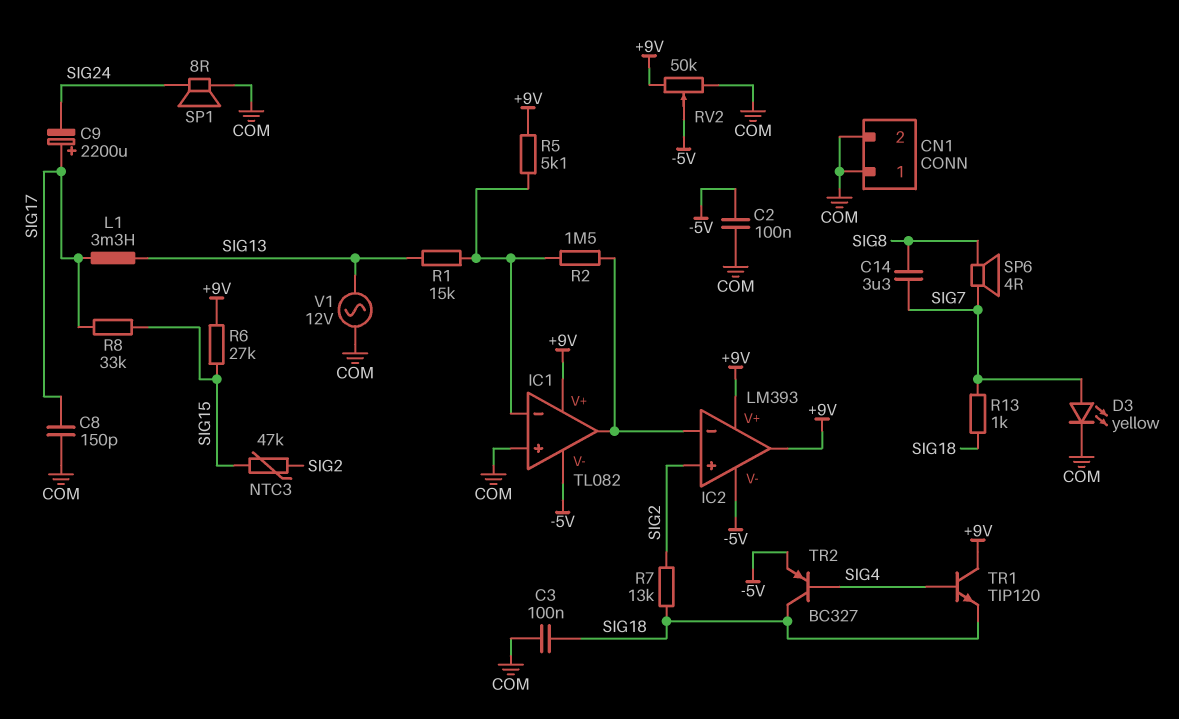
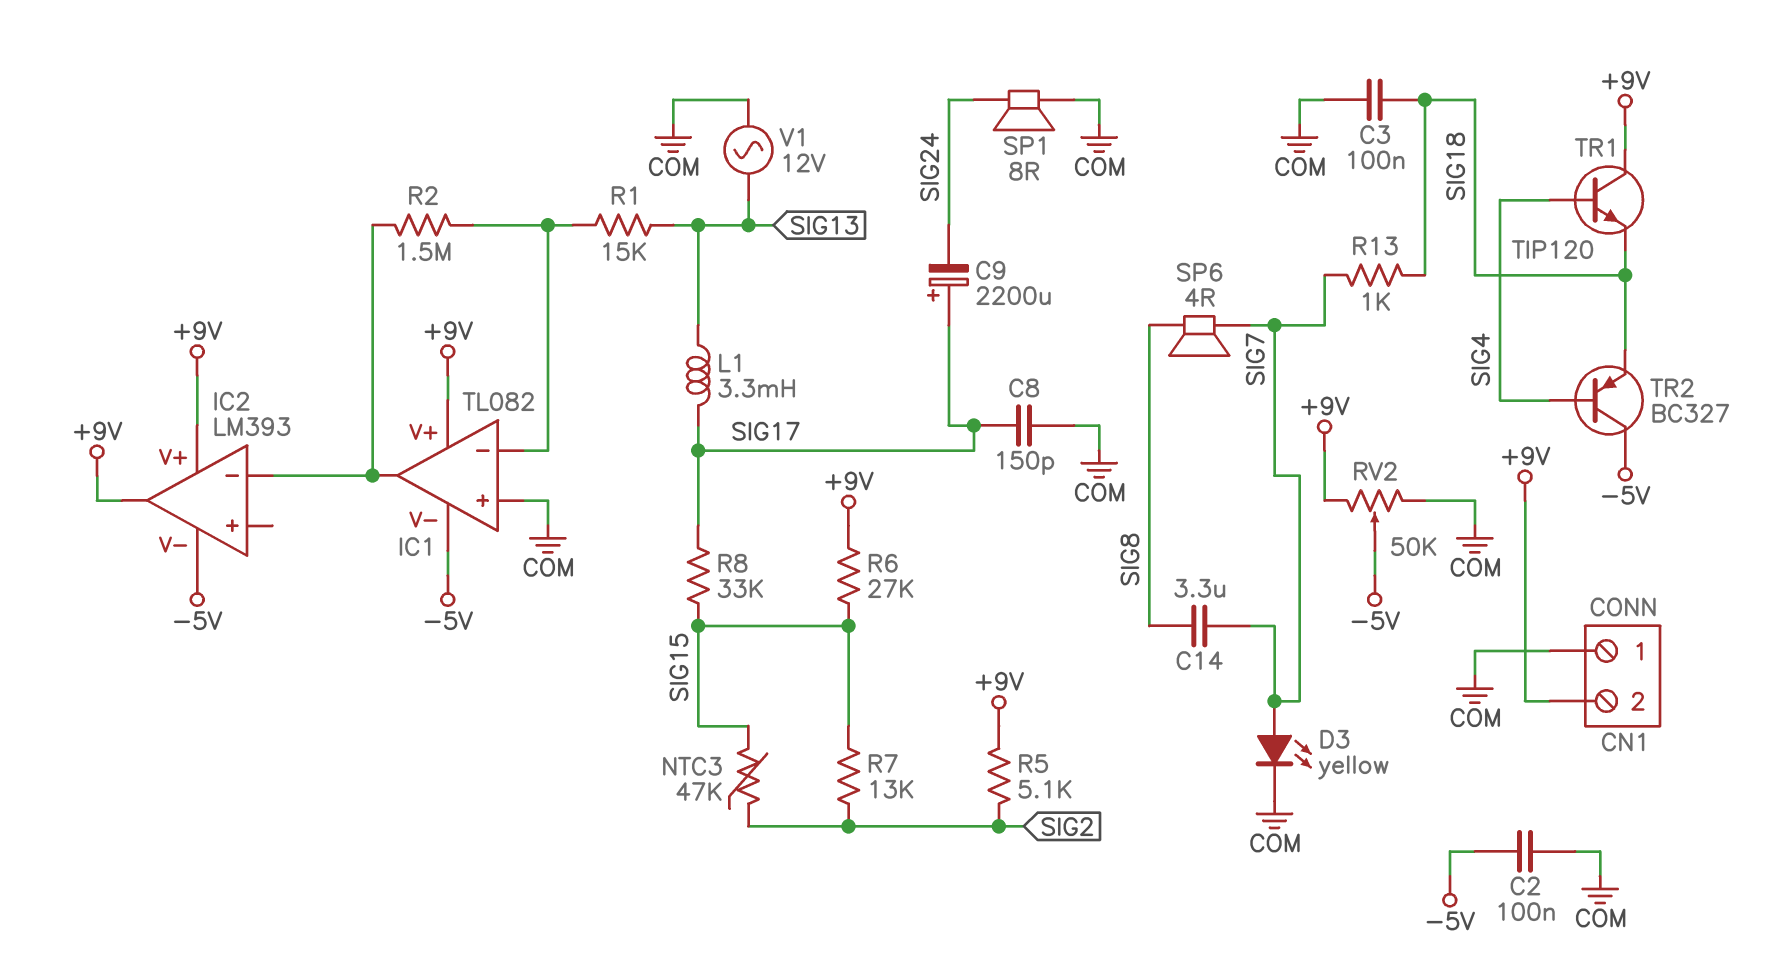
CN1 pin 2: COM -> +9V
IC2 pin in+: SIG2 -> none
R5: 5.1k (+9V, IC1/in-) -> 5.1k (+9V, SIG2)
R7: 13k (SIG2, SIG18) -> 13k (SIG2, SIG15)
TR2: PNP BC327 (B SIG4, C SIG18, E -5V) -> PNP BC327 (B SIG4, C -5V, E SIG18)

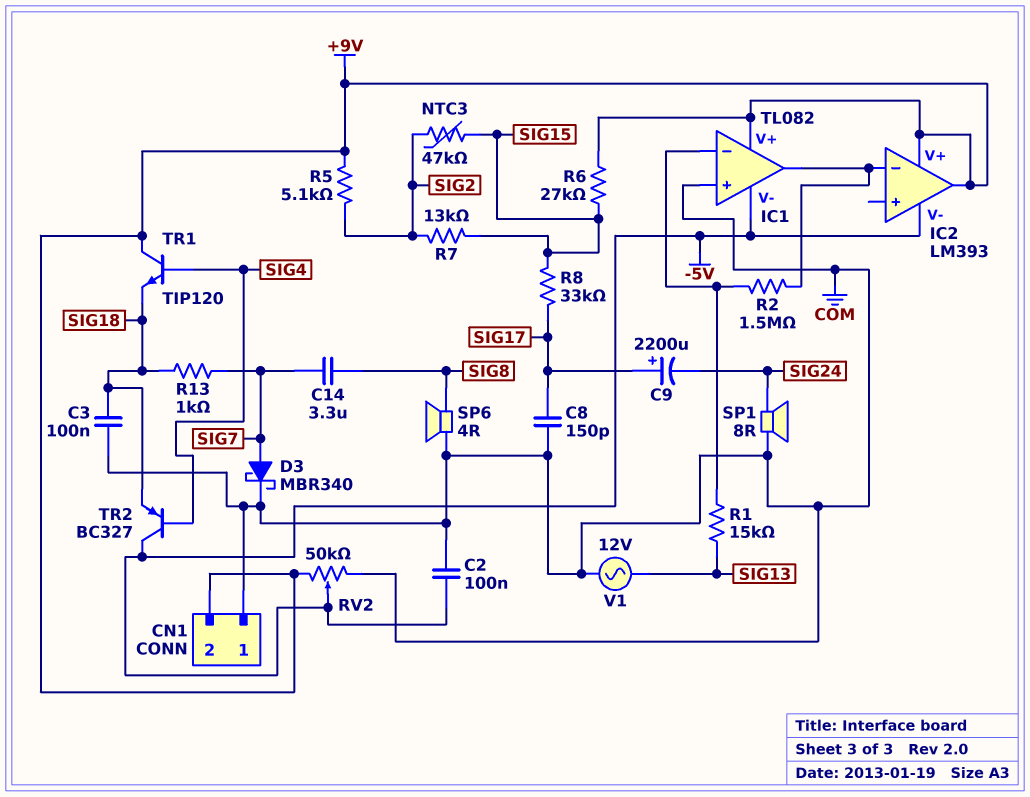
D3: LED yellow (A SIG7, K COM) -> schottky MBR340 (A SIG7, K COM)
L1: 3.3mH (SIG13, SIG17) -> none
SP6: speaker 4R (SIG7, SIG8) -> speaker 4R (COM, SIG8)

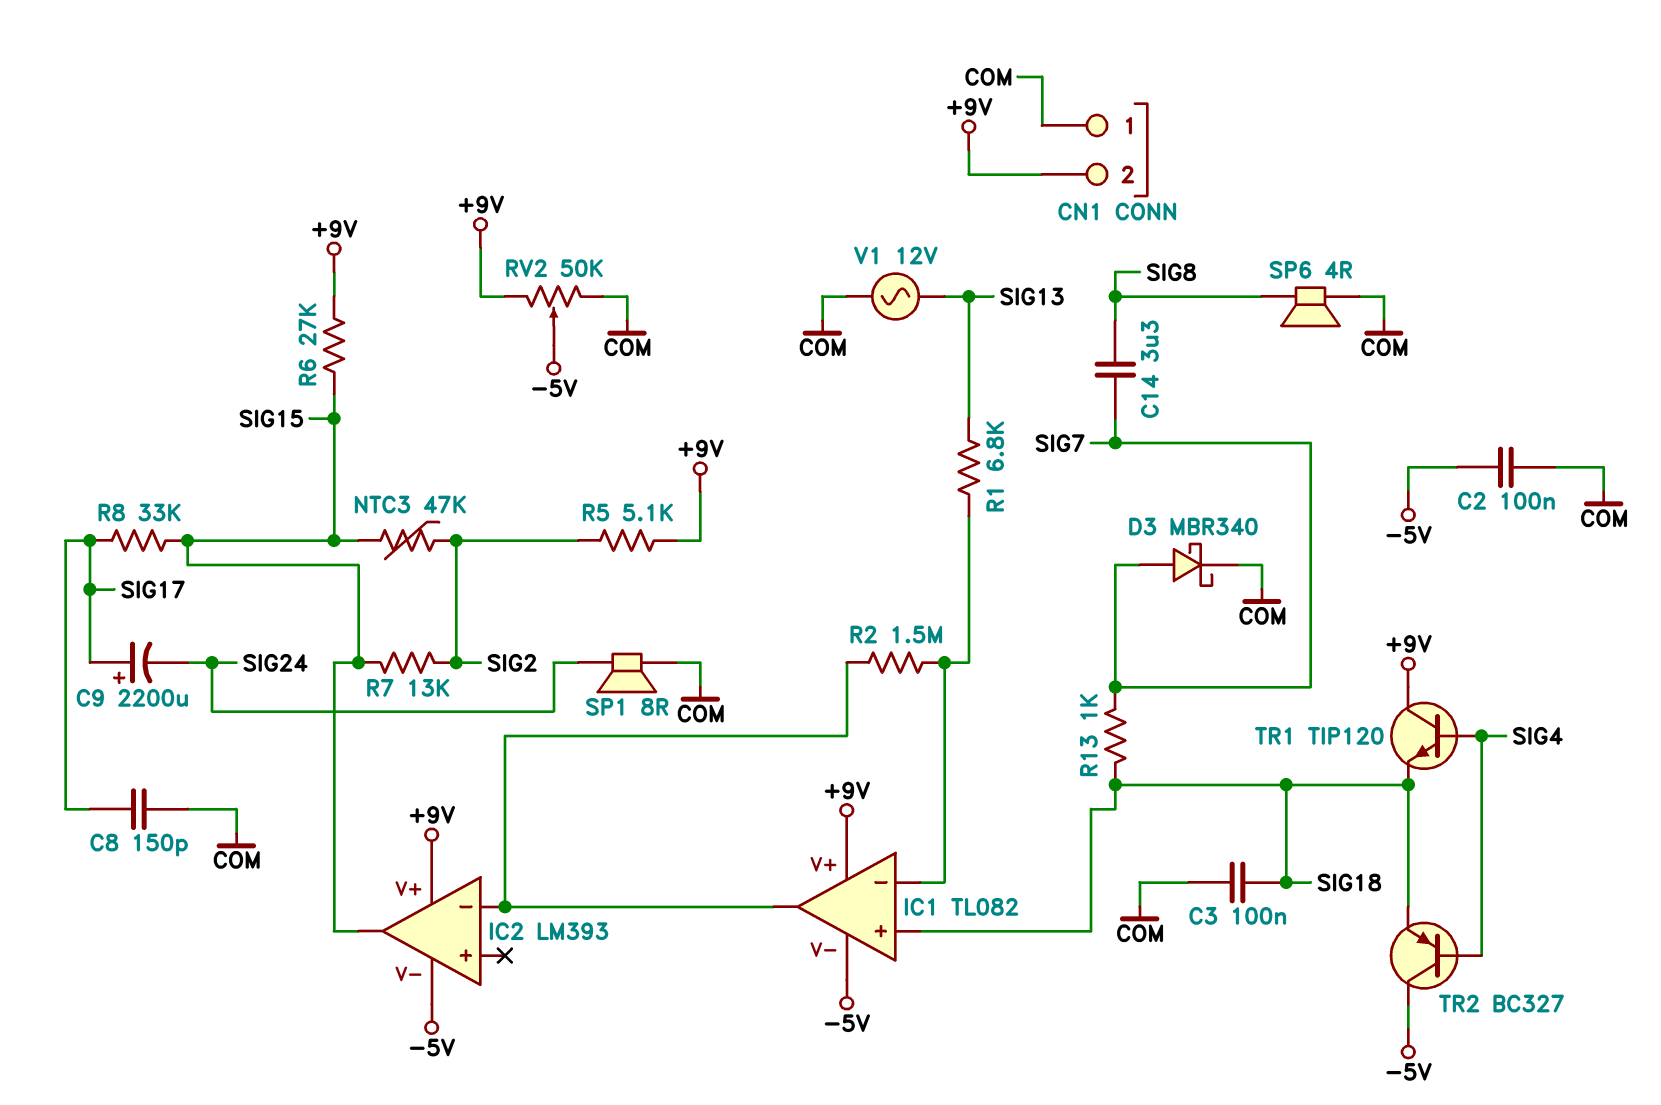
IC1 pin in+: COM -> SIG18
IC2 pin out: +9V -> SIG15
R1: 15k (IC1/in-, SIG13) -> 6.8k (IC1/in-, SIG13)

◆ **REQUIREMENT**: With the pictures omitted, copy the entries above exactly from the line containing "R7: 13k (SIG2, SIG18) -> 13k (SIG2, SIG15)" through the line containing "IC2 pin out: +9V -> SIG15", both lines included.

◆ **EXERCISE RESULT**:
R7: 13k (SIG2, SIG18) -> 13k (SIG2, SIG15)
TR2: PNP BC327 (B SIG4, C SIG18, E -5V) -> PNP BC327 (B SIG4, C -5V, E SIG18)

D3: LED yellow (A SIG7, K COM) -> schottky MBR340 (A SIG7, K COM)
L1: 3.3mH (SIG13, SIG17) -> none
SP6: speaker 4R (SIG7, SIG8) -> speaker 4R (COM, SIG8)

IC1 pin in+: COM -> SIG18
IC2 pin out: +9V -> SIG15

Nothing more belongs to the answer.